[Edit tracking data]

★ ★ ★ ★ ★

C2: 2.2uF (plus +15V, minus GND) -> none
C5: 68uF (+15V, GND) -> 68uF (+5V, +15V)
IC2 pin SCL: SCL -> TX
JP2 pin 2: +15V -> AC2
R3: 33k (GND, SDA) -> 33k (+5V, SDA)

★ ★ ★ ★ ★

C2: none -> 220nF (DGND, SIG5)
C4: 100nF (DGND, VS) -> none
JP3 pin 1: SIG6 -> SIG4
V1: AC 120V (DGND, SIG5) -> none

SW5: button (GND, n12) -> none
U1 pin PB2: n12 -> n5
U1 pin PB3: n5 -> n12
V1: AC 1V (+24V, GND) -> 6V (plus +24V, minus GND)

★ ★ ★ ★ ★

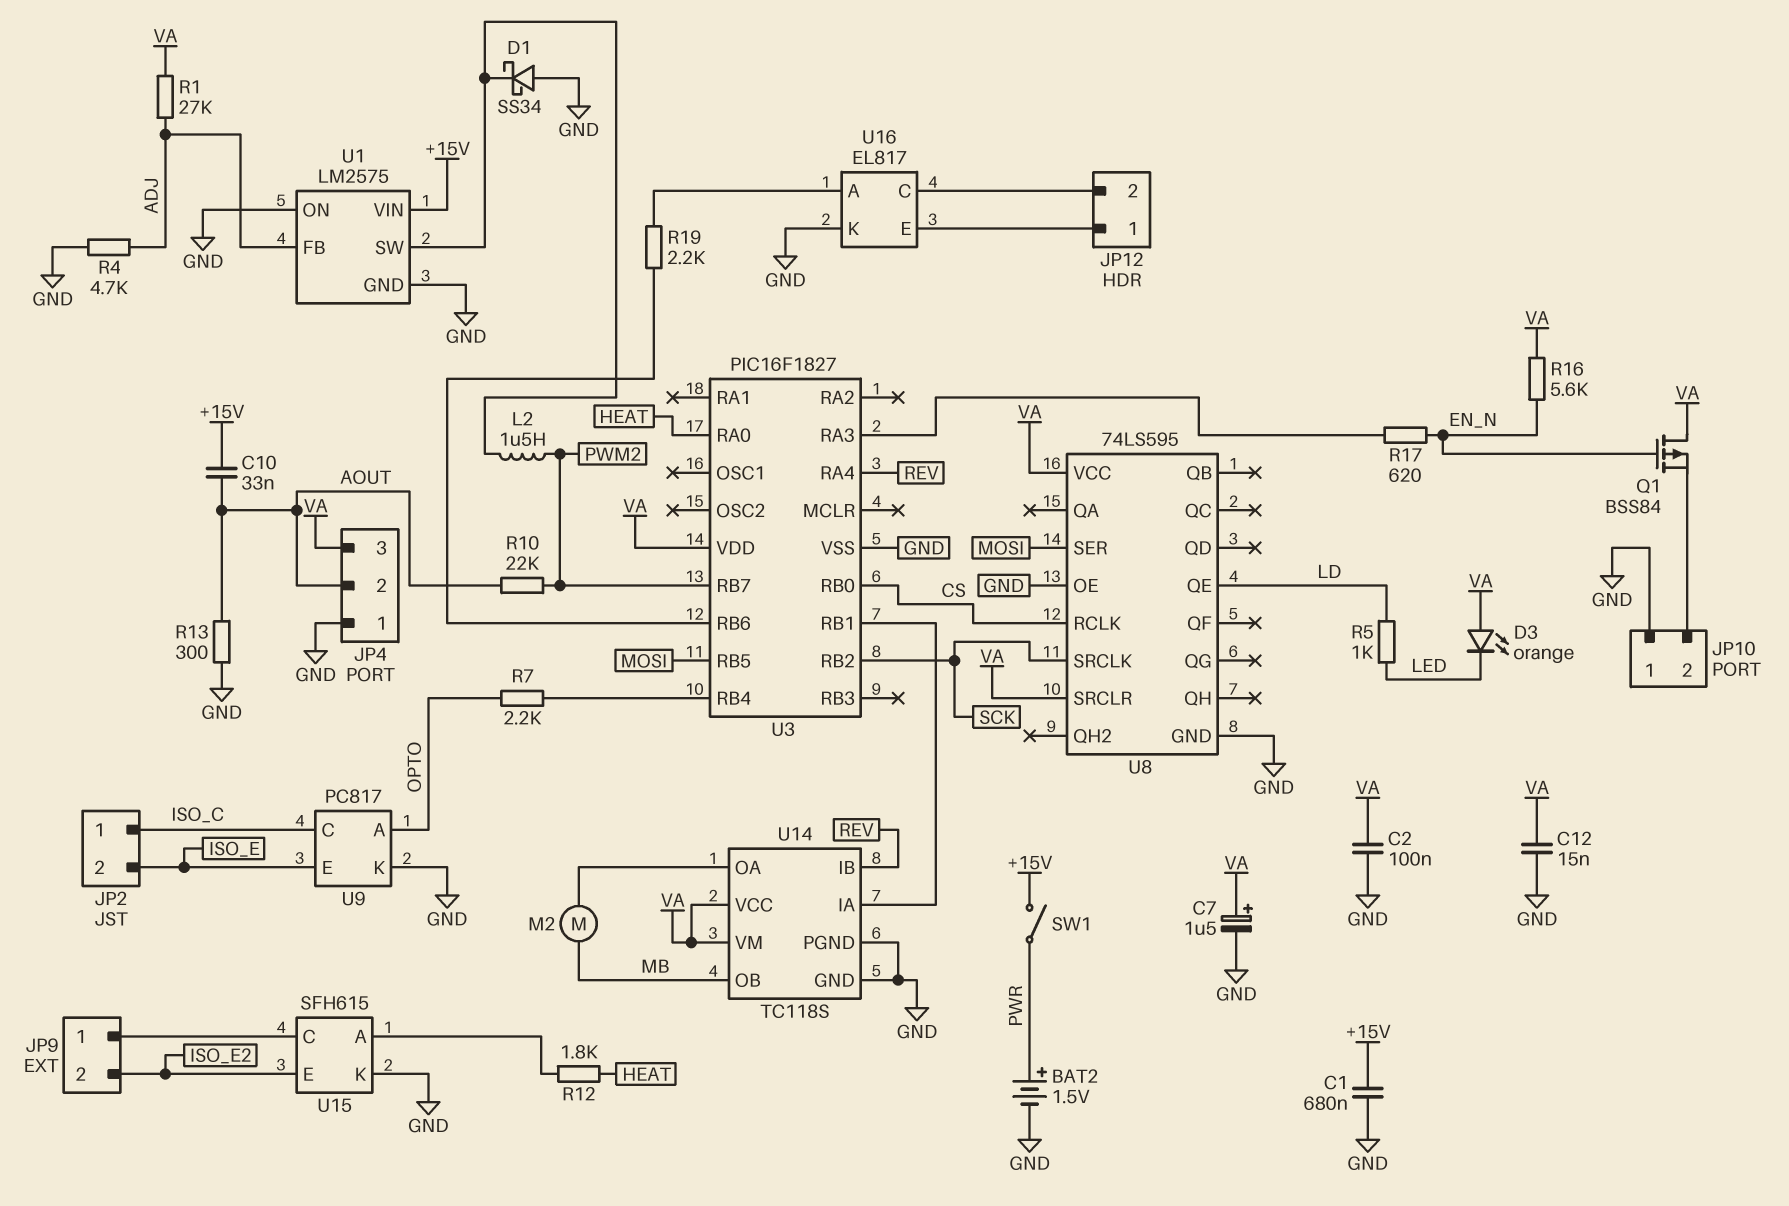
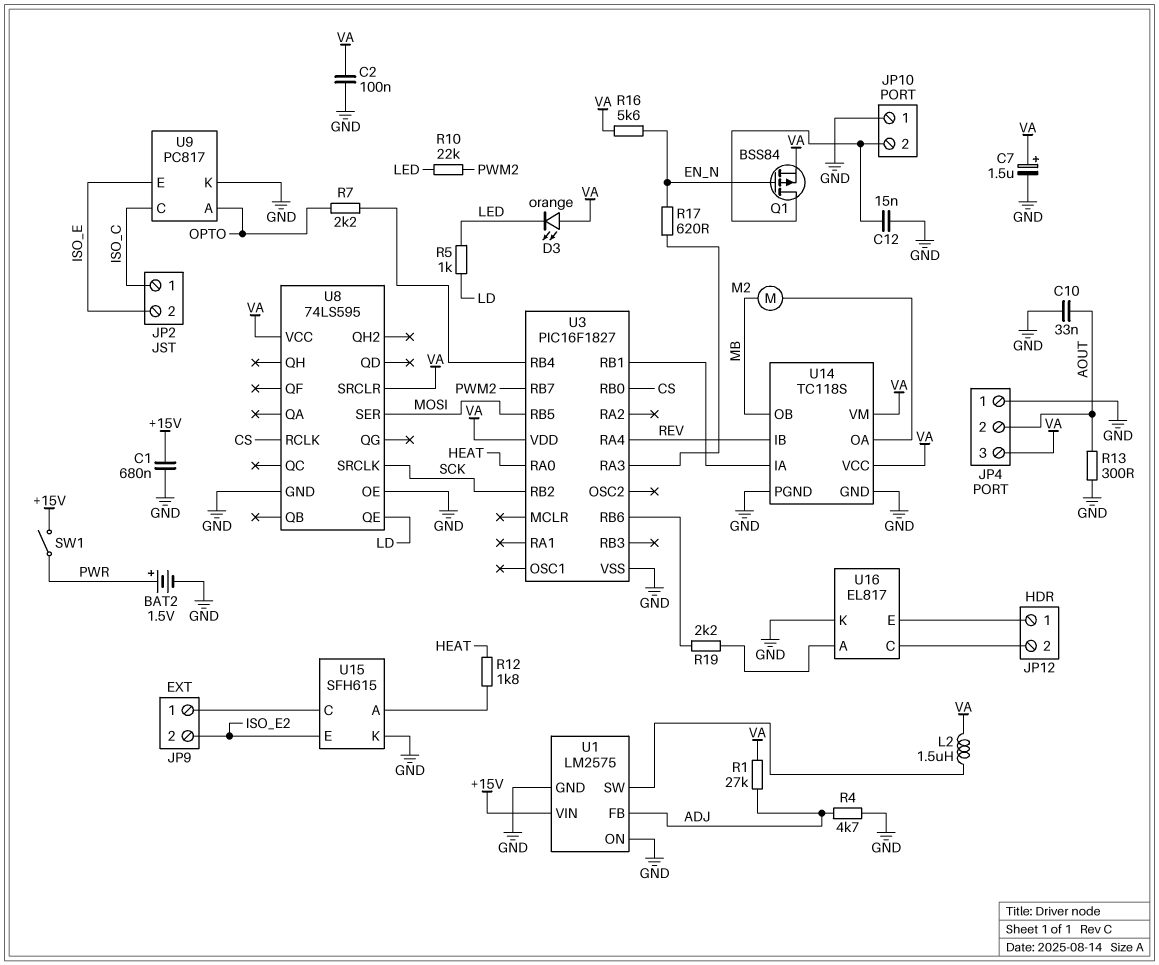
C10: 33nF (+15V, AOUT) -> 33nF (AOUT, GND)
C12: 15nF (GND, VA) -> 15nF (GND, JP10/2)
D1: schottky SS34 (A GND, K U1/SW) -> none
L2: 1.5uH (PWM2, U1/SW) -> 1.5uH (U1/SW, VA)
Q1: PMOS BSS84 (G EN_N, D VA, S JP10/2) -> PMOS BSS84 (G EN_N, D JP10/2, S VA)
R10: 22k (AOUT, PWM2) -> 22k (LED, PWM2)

★ ★ ★ ★ ★

### Your goal
Whenever "plus" occurs in a line above, copy that line.

### Output for this exercise
C2: 2.2uF (plus +15V, minus GND) -> none
V1: AC 1V (+24V, GND) -> 6V (plus +24V, minus GND)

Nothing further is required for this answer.